### RECORDS TO PROCESS
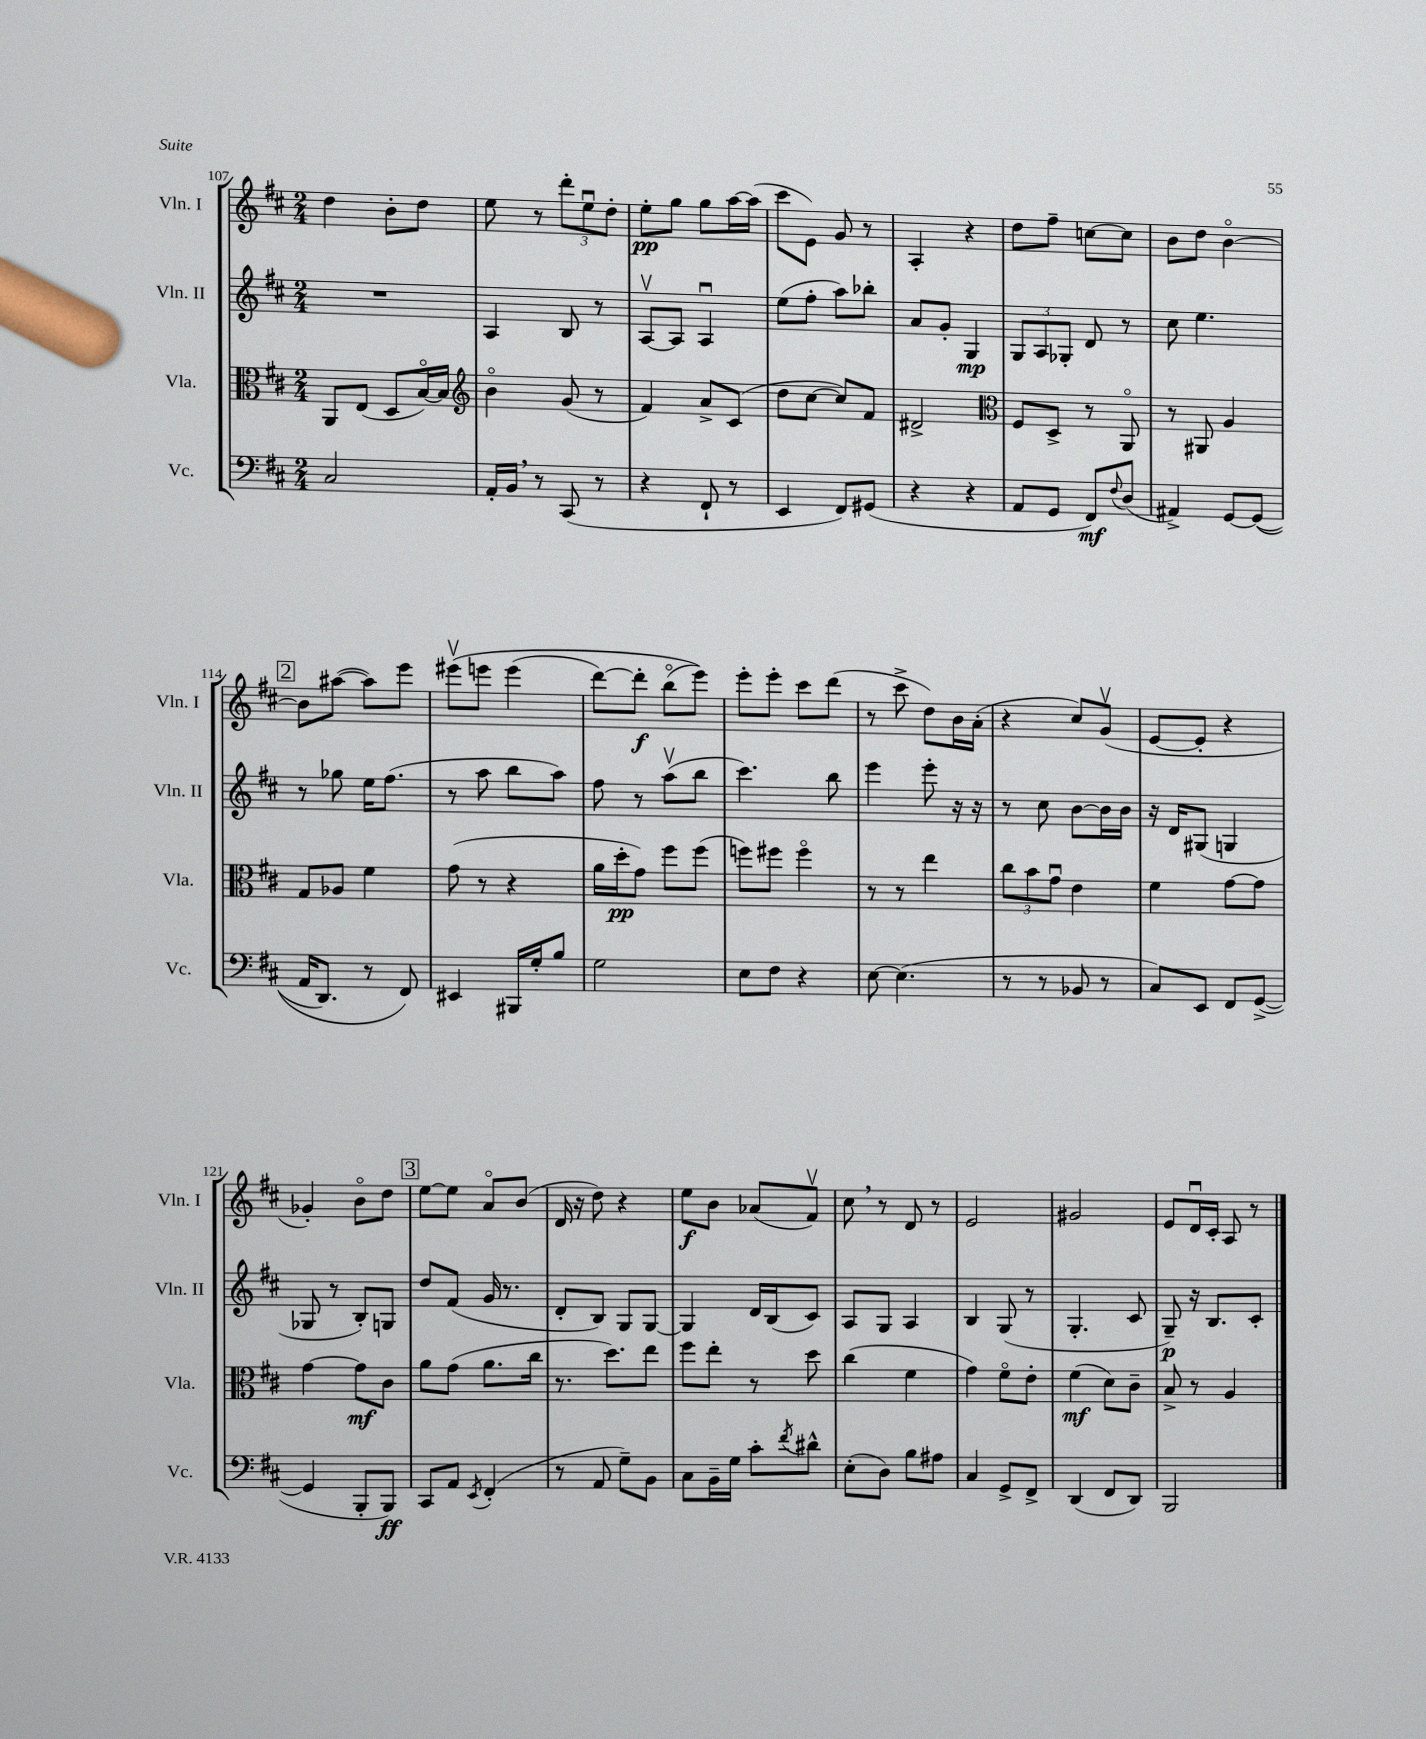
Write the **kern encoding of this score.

**kern	**dynam	**kern	**dynam	**kern	**dynam	**kern	**dynam
*part4	*part4	*part3	*part3	*part2	*part2	*part1	*part1
*staff4	*staff4	*staff3	*staff3	*staff2	*staff2	*staff1	*staff1
*I"Vc.	*	*I"Vla.	*	*I"Vln. II	*	*I"Vln. I	*
*I'Vc.	*	*I'Vla.	*	*I'Vln. II	*	*I'Vln. I	*
*clefF4	*	*clefC3	*	*clefG2	*	*clefG2	*
*k[f#c#]	*	*k[f#c#]	*	*k[f#c#]	*	*k[f#c#]	*
*M2/4	*	*M2/4	*	*M2/4	*	*M2/4	*
=107	=107	=107	=107	=107	=107	=107	=107
2C#/	.	8AA/L	.	2r	.	4dd\	.
.	.	(8E/J	.	.	.	.	.
.	.	8D/L	.	.	.	8b'\L	.
.	.	[16B/L)	.	.	.	8dd\J	.
.	.	16B/JJ]	.	.	.	.	.
=108	=108	=108	=108	=108	=108	=108	=108
*	*	*clefG2	*	*	*	*	*
16AA'/LL	.	4b\	.	4A/	.	8ee\	.
16BB,/JJ	.	.	.	.	.	.	.
8r	.	.	.	.	.	8r	.
(8CC#/	.	(8g/	.	8B/	.	12ddd'\L	.
.	.	.	.	.	.	12eeu\	.
8r	.	8r	.	8r	.	.	.
.	.	.	.	.	.	12dd'\J	.
=109	=109	=109	=109	=109	=109	=109	=109
4r	.	4f#/)	.	[8Av/L	.	8ee'\L	pp
.	.	.	.	8A/J]	.	8gg\J	.
8FF#`/	.	8a^/L	.	4Au/	.	8gg\L	.
8r	.	(8c#/J	.	.	.	[16aa\L	.
.	.	.	.	.	.	(16aa\JJ]	.
=110	=110	=110	=110	=110	=110	=110	=110
4EE/	.	8dd\L	.	(8ee\L	.	8ccc#\L	.
.	.	[8cc#\J	.	8ff#'\J	.	8e\J)	.
8FF#/L)	.	8cc#/L])	.	8aa\L)	.	8g/	.
(8GG#X/J	.	8f#/J	.	8bb-X'\J	.	8r	.
=111	=111	=111	=111	=111	=111	=111	=111
4r	.	2d#X^/	.	8a/L	.	4A'/	.
.	.	.	.	8g'/J	.	.	.
4r	.	.	.	4G/	mp	4r	.
=112	=112	=112	=112	=112	=112	=112	=112
*	*	*clefC3	*	*	*	*	*
8AA/L	.	8F#/L	.	12G/L	.	8dd\L	.
.	.	.	.	12A/	.	.	.
8GG/J	.	8D^/J	.	.	.	8ff#~\J	.
.	.	.	.	12G-X'/J	.	.	.
8FF#/L)	mf	8r	.	8d/	.	[8ccn\L	.
8qqF#/	.	.	.	.	.	.	.
(8D/J	.	8AA/	.	8r	.	8cc\J]	.
=113	=113	=113	=113	=113	=113	=113	=113
4AA#X^/)	.	8r	.	8cc#\	.	8b\L	.
.	.	8AA#X/	.	4.ee\	.	8dd\J	.
[8GG/L	.	4A/	.	.	.	[4b\	.
((8GG/J]	.	.	.	.	.	.	.
!!LO:LB:g=z
!!LO:REH:place=s1:t=2
=114	=114	=114	=114	=114	=114	=114	=114
16AA/KL	.	8G/L	.	8r	.	8b\L]	.
8.DD/J)	.	.	.	.	.	.	.
.	.	8A-X/J	.	8gg-X\	.	([8aa#X\J	.
8r	.	4f#\	.	16ee\KL	.	8aa#\L])	.
.	.	.	.	(8.ff#\J	.	.	.
8FF#/)	.	.	.	.	.	8eee\J	.
=115	=115	=115	=115	=115	=115	=115	=115
4EE#X/	.	(8g\	.	8r	.	(8eee#Xv\L	.
.	.	8r	.	8aa\	.	8eeen\J	.
16BBB#X/LL	.	4r	.	8bb\L	.	(4eee\	.
16G'/J	.	.	.	.	.	.	.
8B/J	.	.	.	8aa\J)	.	.	.
=116	=116	=116	=116	=116	=116	=116	=116
2G\	.	16a\LL	.	8ff#\	.	[8ddd\L)	.
.	.	16dd'\J	pp	.	.	.	.
.	.	8g\J)	.	8r	.	8ddd'\J]	f
.	.	8ff#\L	.	(8aav\L	.	(8bb\L	.
.	.	(8ff#\J	.	8bb\J	.	8eee\J))	.
=117	=117	=117	=117	=117	=117	=117	=117
8E\L	.	8ffn\L)	.	4.ccc#\)	.	8eee'\L	.
8F#\J	.	8ff#X\J	.	.	.	8eee'\J	.
4r	.	4ff#\	.	.	.	8ccc#\L	.
.	.	.	.	8bb\	.	(8ddd\J	.
=118	=118	=118	=118	=118	=118	=118	=118
[8E\	.	8r	.	4eee\	.	8r	.
(4.E\]	.	8r	.	.	.	8ccc#^\	.
.	.	4ee\	.	8eee'\	.	8dd\L)	.
.	.	.	.	16r	.	16b\L	.
.	.	.	.	16r	.	(16a'\JJ	.
=119	=119	=119	=119	=119	=119	=119	=119
8r	.	12cc#\L	.	8r	.	4r	.
.	.	12b\	.	.	.	.	.
8r	.	.	.	8cc#\	.	.	.
.	.	12gu\J	.	.	.	.	.
8BB-X/	.	4e\	.	[8b\L	.	8cc#/L)	.
8r	.	.	.	16b\L]	.	(8gv/J	.
.	.	.	.	16b\JJ	.	.	.
=120	=120	=120	=120	=120	=120	=120	=120
8C#/L)	.	4f#\	.	16r	.	[8e/L	.
.	.	.	.	16d/KL	.	.	.
8EE/J	.	.	.	(8G#X/J	.	8e'/J]	.
8FF#/L	.	[8g\L	.	4Gn/	.	4r	.
([8GG^/J	.	8g\J]	.	.	.	.	.
!!LO:LB:g=z
=121	=121	=121	=121	=121	=121	=121	=121
4GG/]	.	[4g\	.	8G-X/	.	4g-X'/)	.
.	.	.	.	8r	.	.	.
8BBB'/L	.	8g\L]	mf	8B'/L)	.	8b\L	.
8BBB/J)	ff	8c#\J	.	8Gn/J	.	8dd\J	.
!!LO:REH:place=s1:t=3
=122	=122	=122	=122	=122	=122	=122	=122
8CC#/L	.	8a\L	.	8dd/L	.	[8ee\L	.
8AA/J	.	(8g\J	.	(8f#/J	.	8ee\J]	.
8qEE/	.	.	.	.	.	.	.
(4FF#'/	.	8.a\L	.	16g/	.	8a/L	.
.	.	.	.	8.r	.	.	.
.	.	.	.	.	.	(8b/J	.
.	.	16cc#\Jk	.	.	.	.	.
=123	=123	=123	=123	=123	=123	=123	=123
8r	.	8.r	.	8d'/L	.	16d/	.
.	.	.	.	.	.	16r	.
8AA/	.	.	.	8B/J)	.	8dd\)	.
.	.	8.dd\L)	.	.	.	.	.
8G~\L)	.	.	.	8G/L	.	4r	.
8BB\J	.	8ee\J	.	[8G/J	.	.	.
=124	=124	=124	=124	=124	=124	=124	=124
8C#\L	.	8ff#\L	.	4G/]	.	8ee\L	f
16BB~\L	.	8ee'\J	.	.	.	8b\J	.
16G\JJ	.	.	.	.	.	.	.
8c#'\L	.	8r	.	16d/LL	.	(8a-X/L	.
.	.	.	.	(16B/J	.	.	.
8qf#/	.	.	.	.	.	.	.
8d#X^^\J	.	8dd\	.	8c#/J)	.	8f#v/J)	.
=125	=125	=125	=125	=125	=125	=125	=125
(8E'\L	.	(4cc#\	.	8A/L	.	8cc#,\	.
8D\J)	.	.	.	8G/J	.	8r	.
8B\L	.	4f#\	.	4A/	.	8d/	.
8A#X\J	.	.	.	.	.	8r	.
=126	=126	=126	=126	=126	=126	=126	=126
4C#/	.	4g\)	.	4B/	.	2e/	.
8GG^/L	.	8f#\L	.	(8G/	.	.	.
8FF#^/J	.	8e'\J	.	8r	.	.	.
=127	=127	=127	=127	=127	=127	=127	=127
(4DD/	.	(4f#\	mf	4.G'/	.	2g#X/	.
8FF#/L	.	8d\L)	.	.	.	.	.
8DD/J)	.	8c#~\J	.	8c#/	.	.	.
=128	=128	=128	=128	=128	=128	=128	=128
2BBB/	.	8B^/	.	8G~/)	p	8e/L	.
.	.	8r	.	16r	.	16du/L	.
.	.	.	.	8.B/L	.	16c#'/JJ	.
.	.	4A/	.	.	.	8A/	.
.	.	.	.	8c#'/J	.	8r	.
==	==	==	==	==	==	==	==
*-	*-	*-	*-	*-	*-	*-	*-
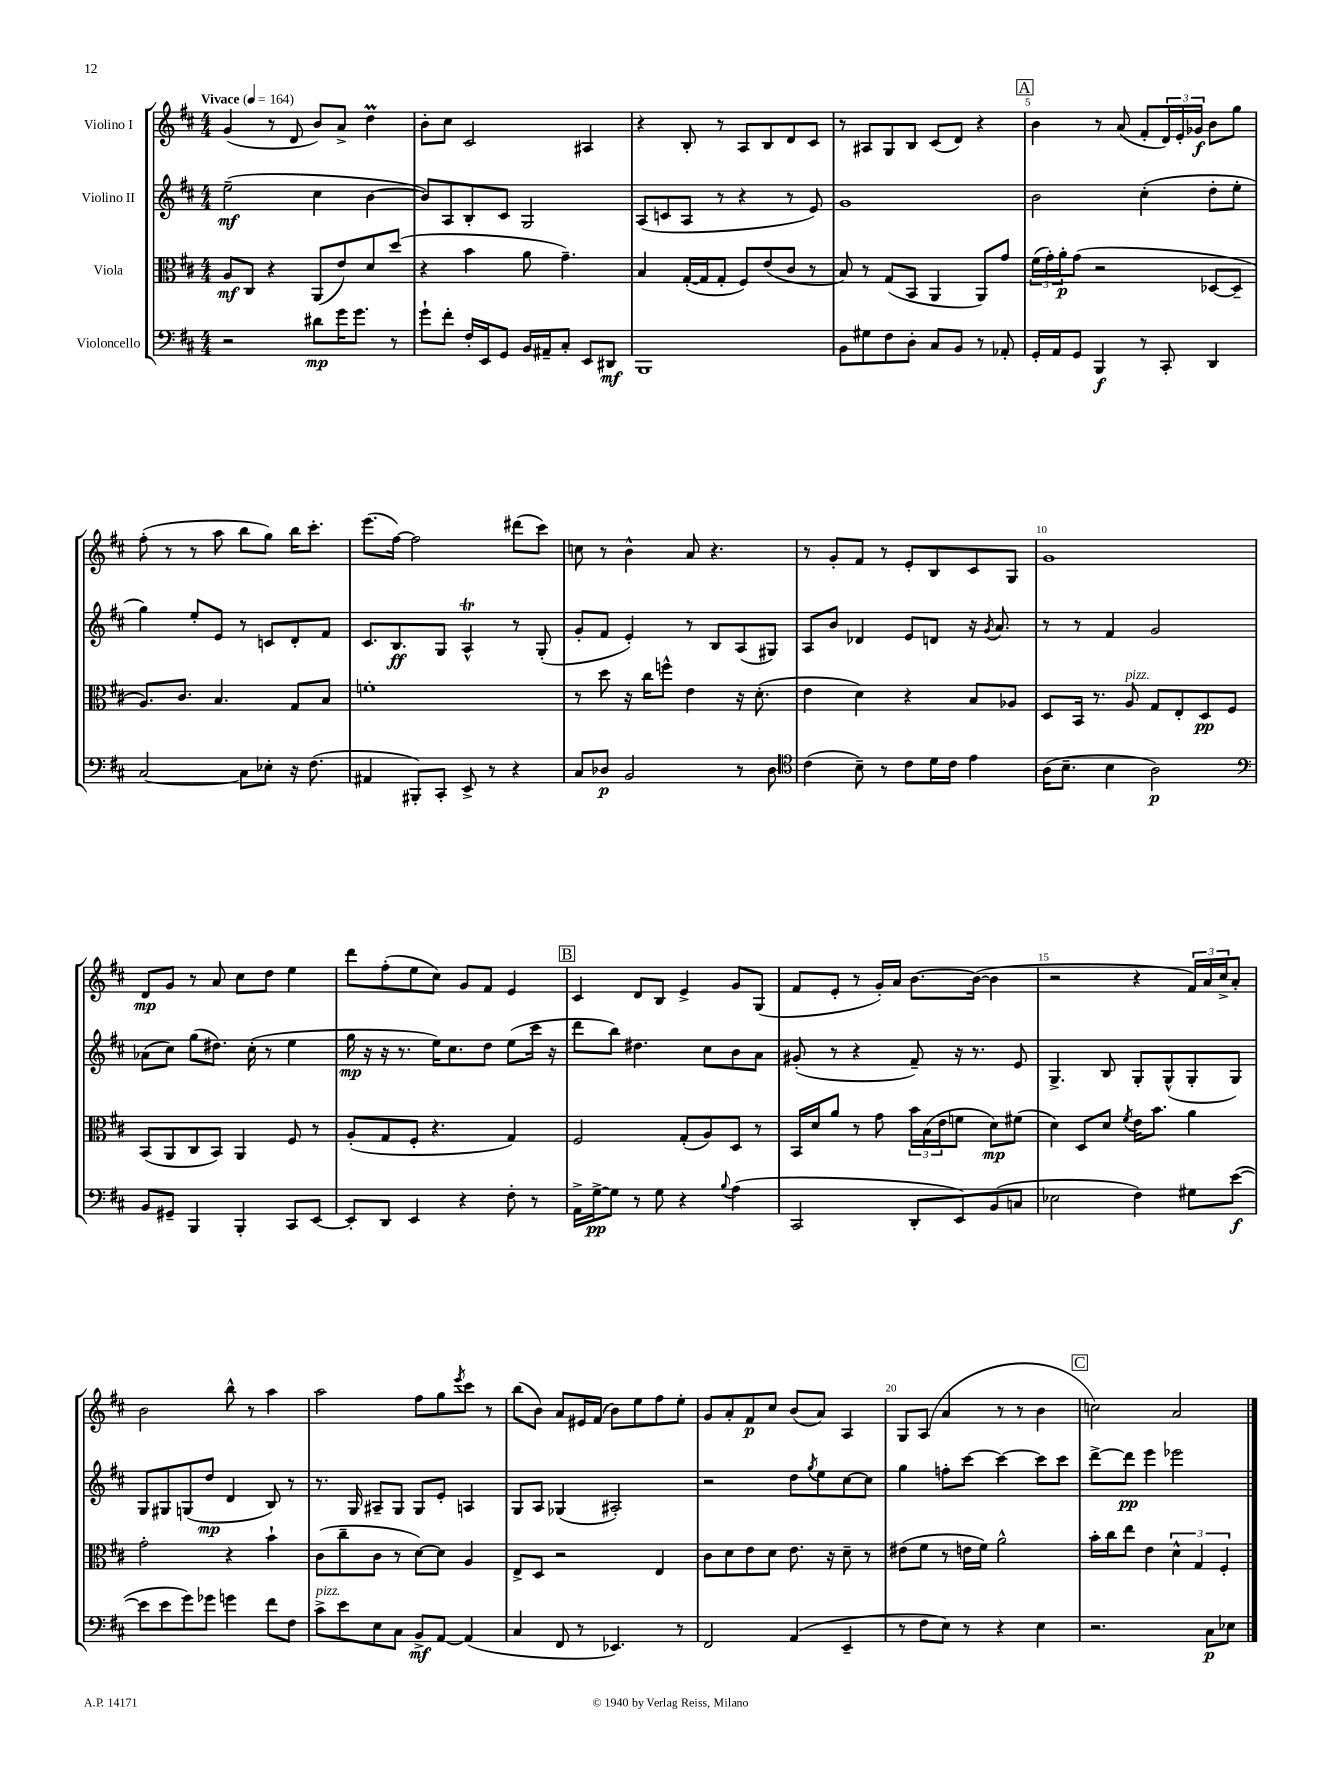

### WRITTEN INSTRUCTION
Count the lines of the material above that contain the string "kern", treating uppercase and lowercase as different. Reply with the number alone.

### WRITTEN REPLY
2